• [Work required] Print the line that contains "D1: LED white", then every line after it until the entries end, exactly as they read; do not include pictures.

[Difference listings]
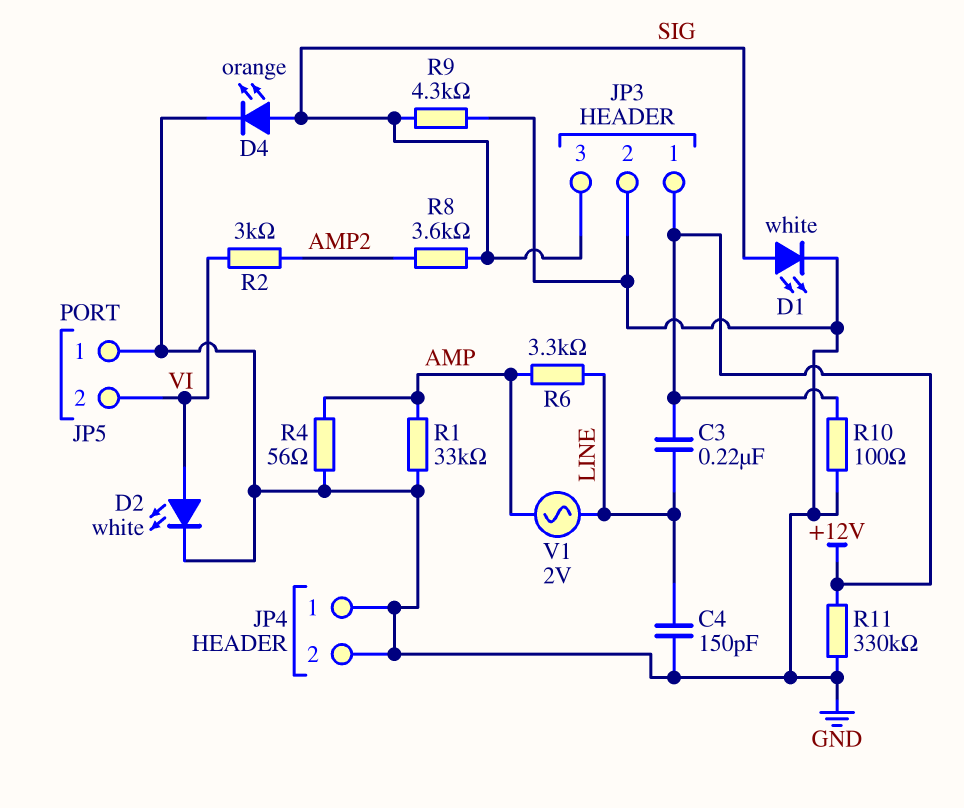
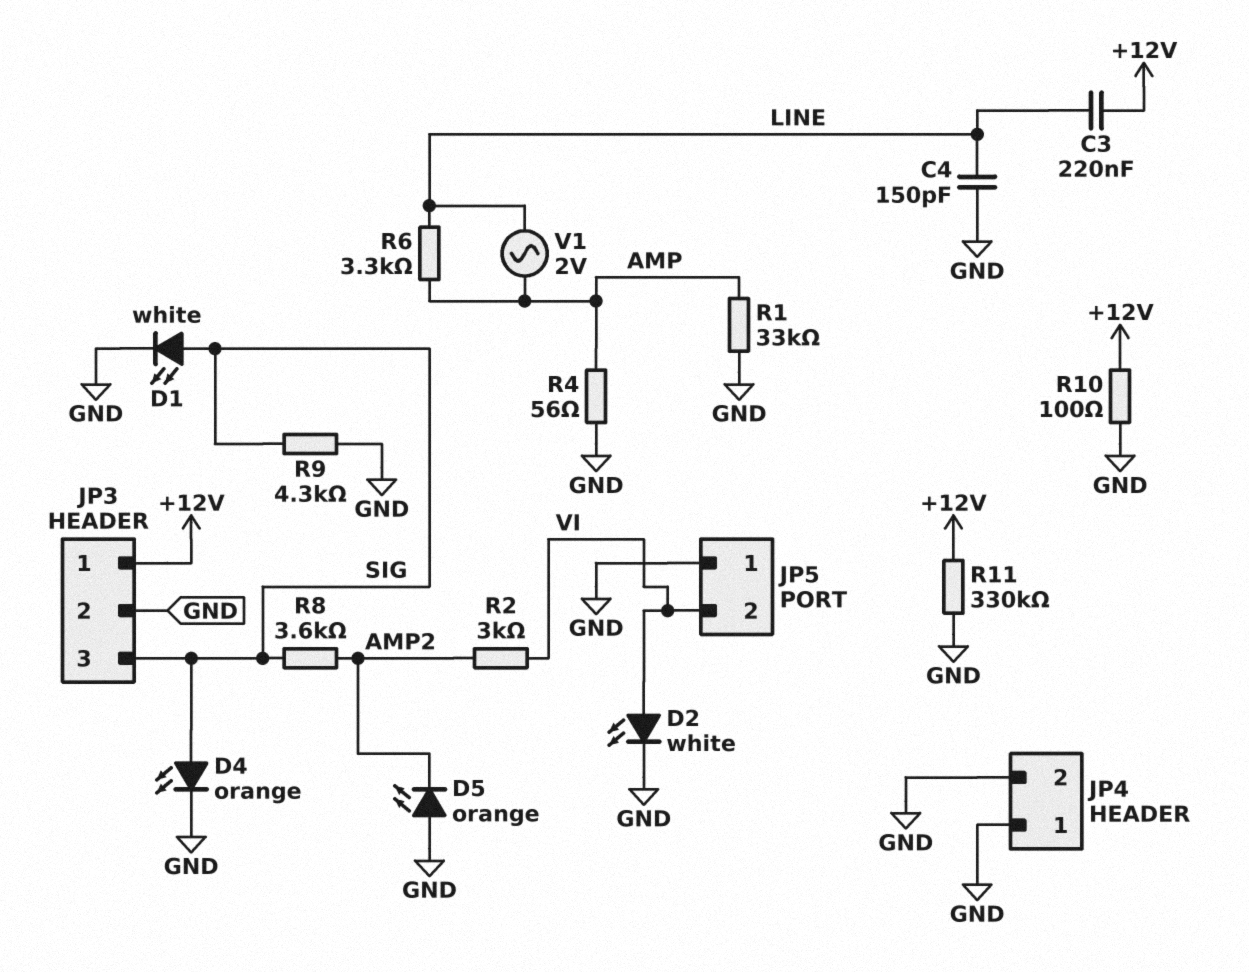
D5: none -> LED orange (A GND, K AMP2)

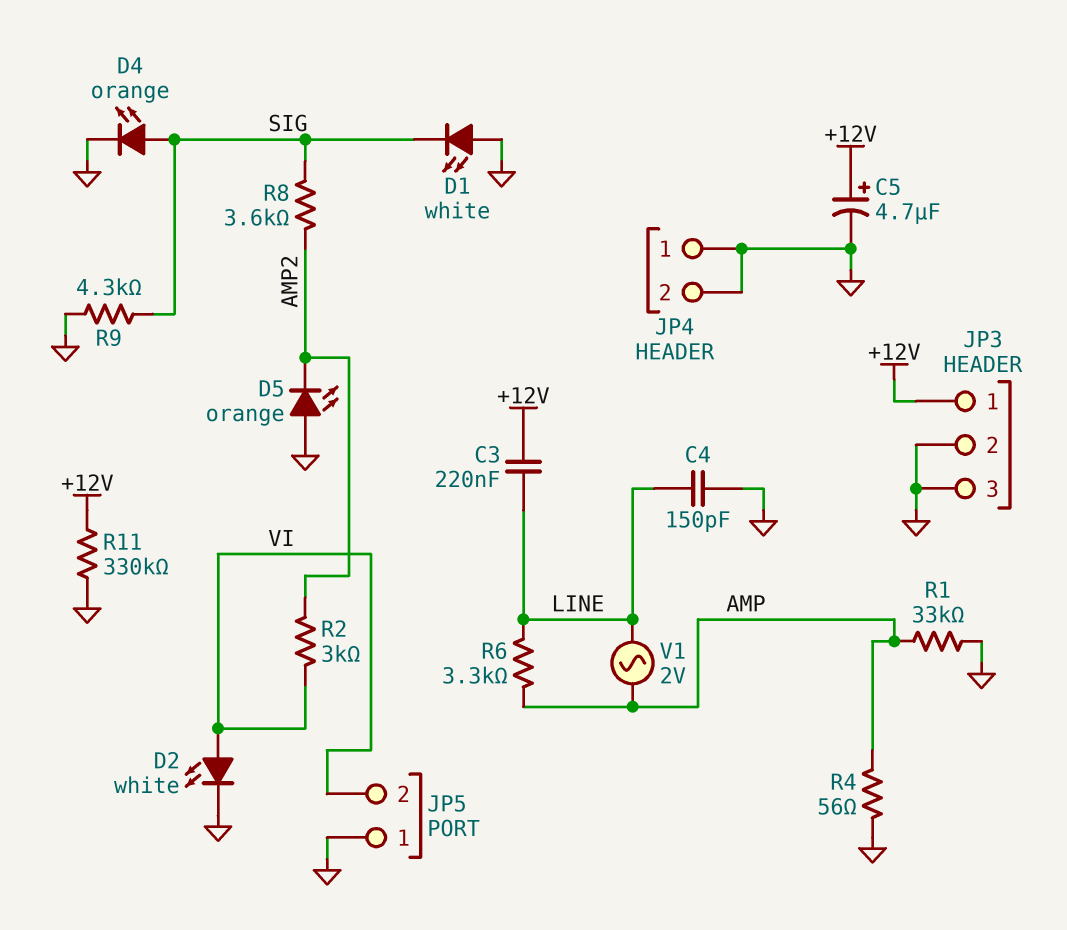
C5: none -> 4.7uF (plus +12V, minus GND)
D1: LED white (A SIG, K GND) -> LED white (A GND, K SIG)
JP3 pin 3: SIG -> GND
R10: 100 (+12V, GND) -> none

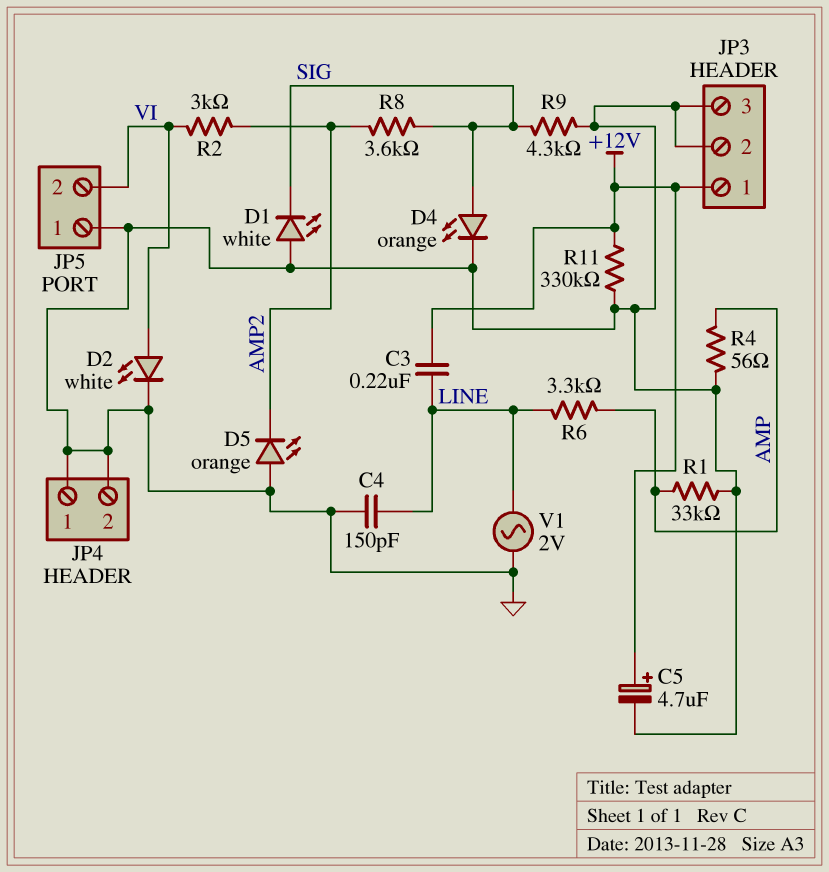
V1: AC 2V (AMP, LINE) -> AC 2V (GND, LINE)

• [Result of this exercise]
D1: LED white (A SIG, K GND) -> LED white (A GND, K SIG)
JP3 pin 3: SIG -> GND
R10: 100 (+12V, GND) -> none

V1: AC 2V (AMP, LINE) -> AC 2V (GND, LINE)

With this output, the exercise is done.